Your instructions – What is needed is an exact copy of the records below, minus any pictures.

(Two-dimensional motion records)
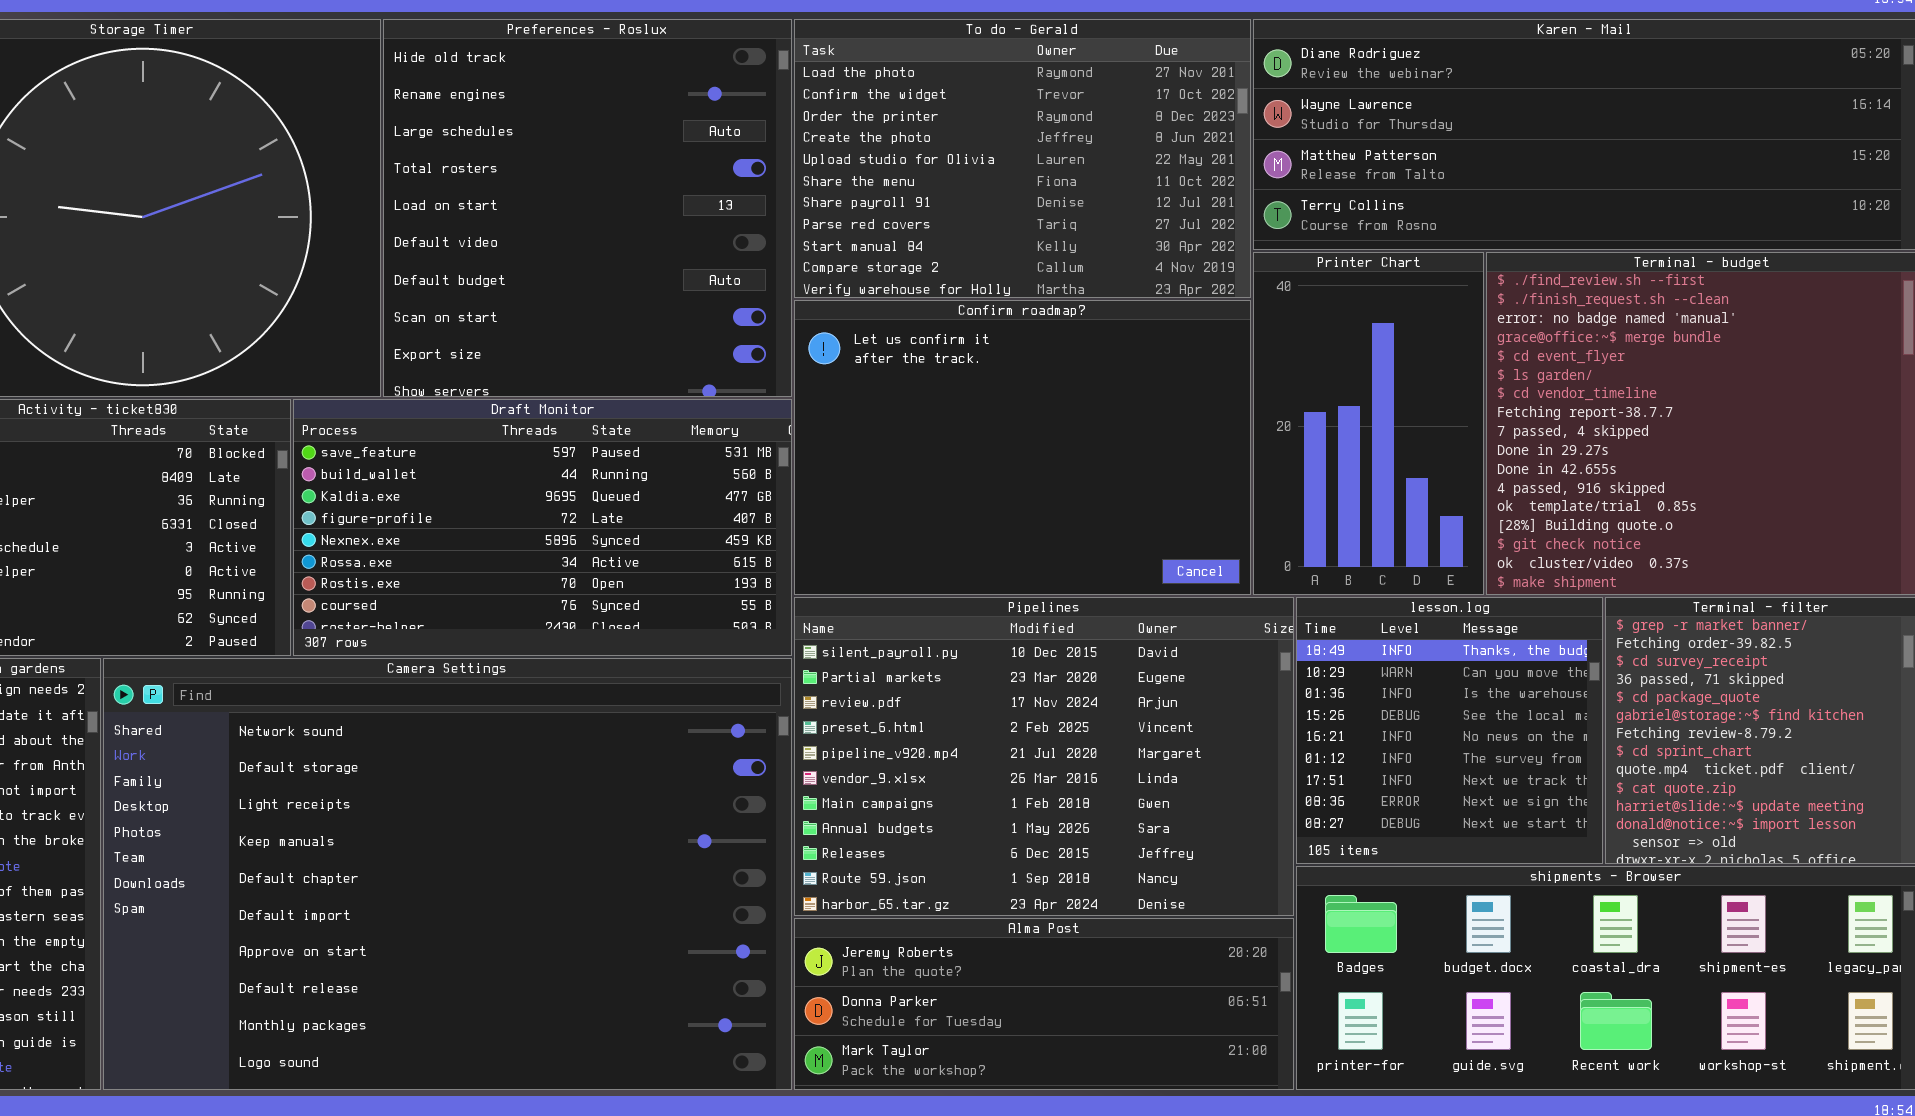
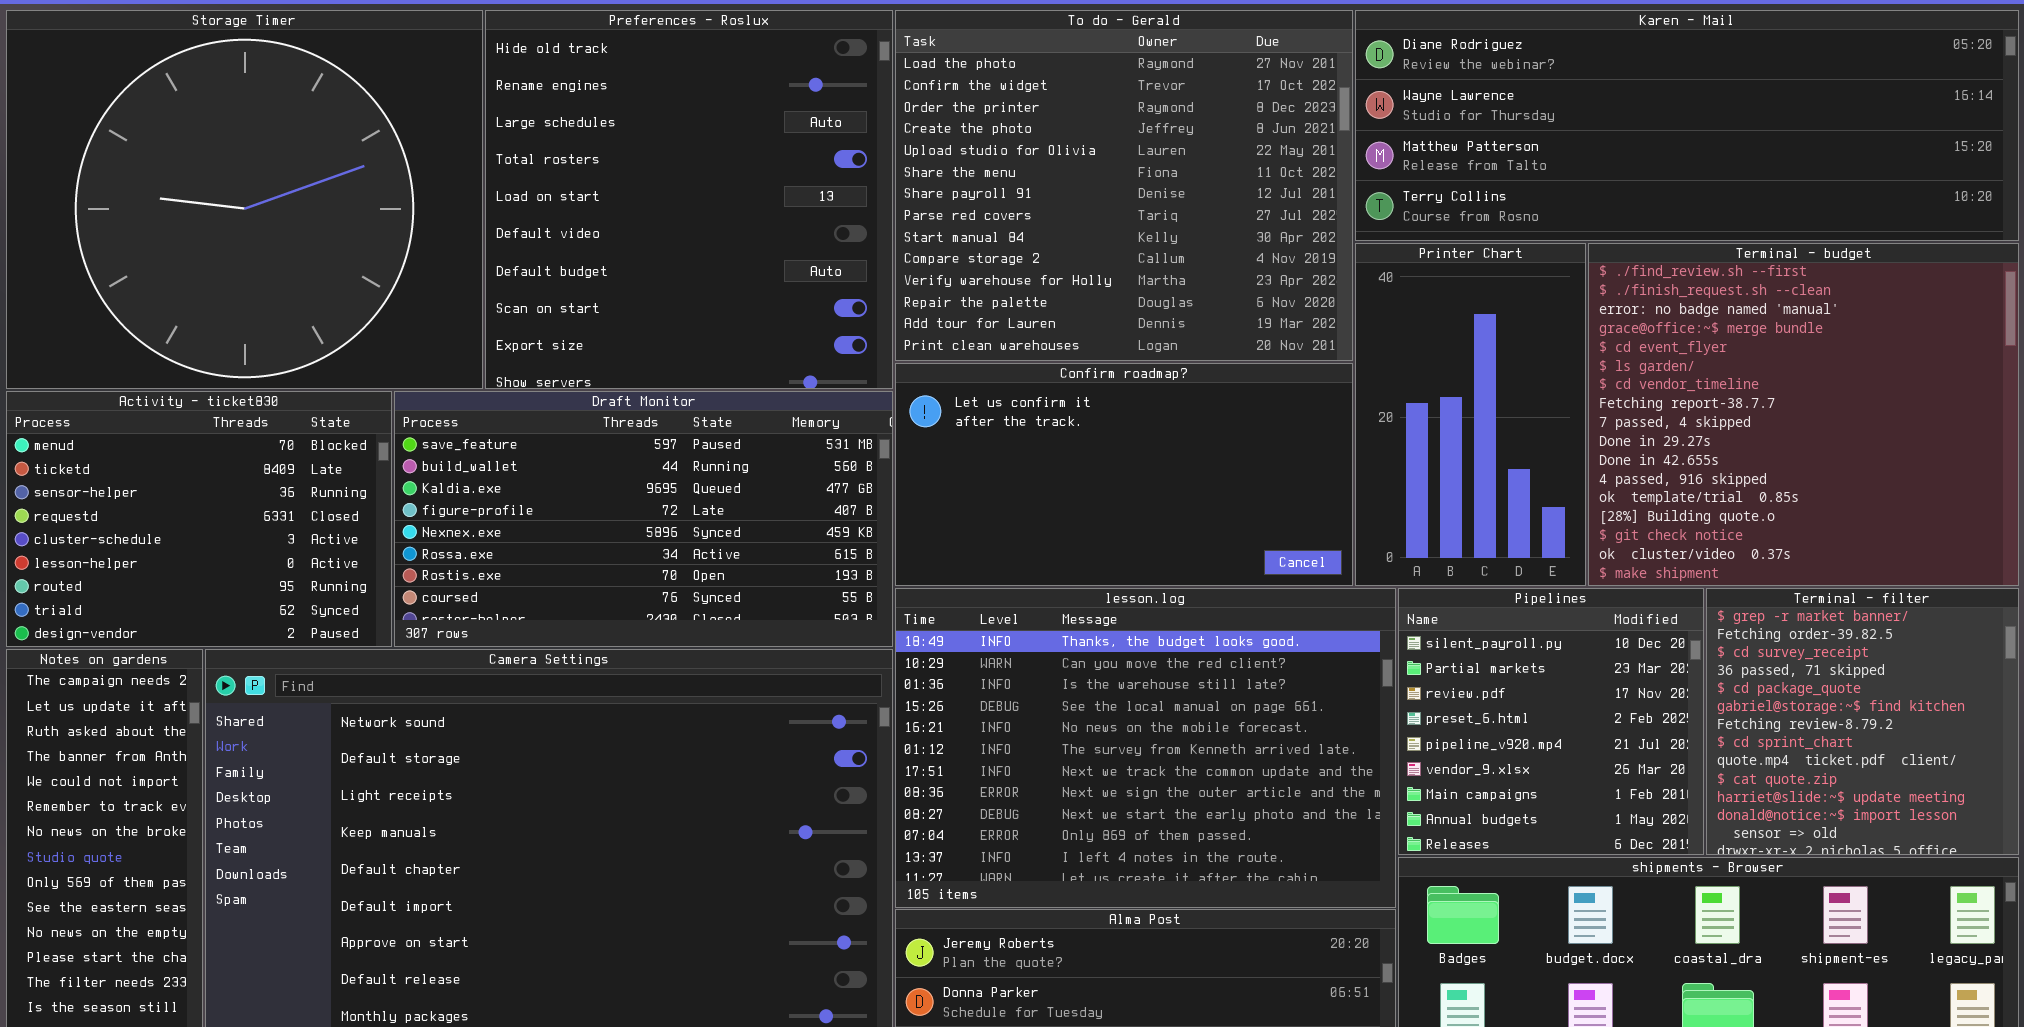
To do - Gerald: [794,19,1251,298] -> [895,10,1353,361], resized
Confirm roadmap?: [794,300,1251,595] -> [895,363,1353,586], resized
Pipelines: [794,597,1294,916] -> [1398,588,1704,855], moved, resized
lesson.log: [1296,597,1603,864] -> [895,588,1396,908], moved, resized

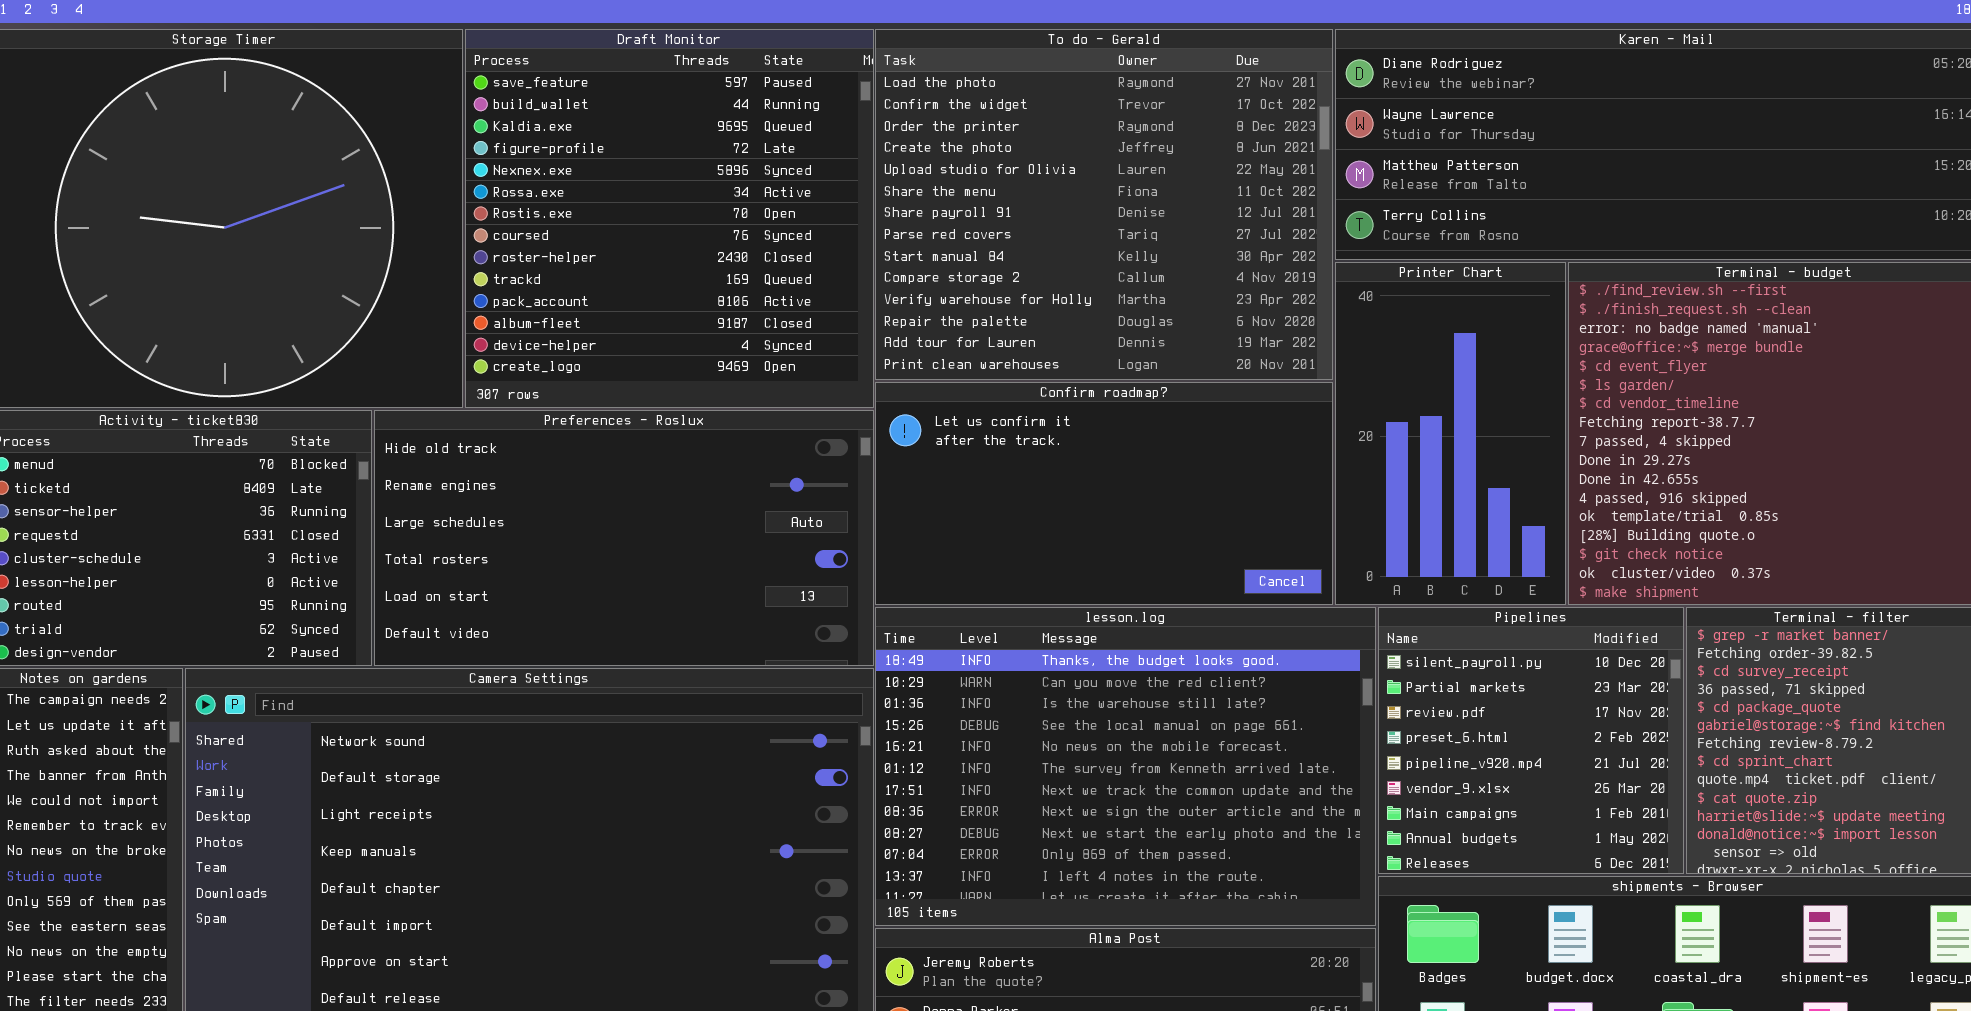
Preferences - Roslux: [485,10,893,389] -> [374,410,874,666], moved, resized
Draft Monitor: [394,391,893,647] -> [465,29,874,408], moved, resized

Your solution –
To do - Gerald: [794,19,1251,298] -> [895,10,1353,361], resized
Confirm roadmap?: [794,300,1251,595] -> [895,363,1353,586], resized
Pipelines: [794,597,1294,916] -> [1398,588,1704,855], moved, resized
lesson.log: [1296,597,1603,864] -> [895,588,1396,908], moved, resized

Preferences - Roslux: [485,10,893,389] -> [374,410,874,666], moved, resized
Draft Monitor: [394,391,893,647] -> [465,29,874,408], moved, resized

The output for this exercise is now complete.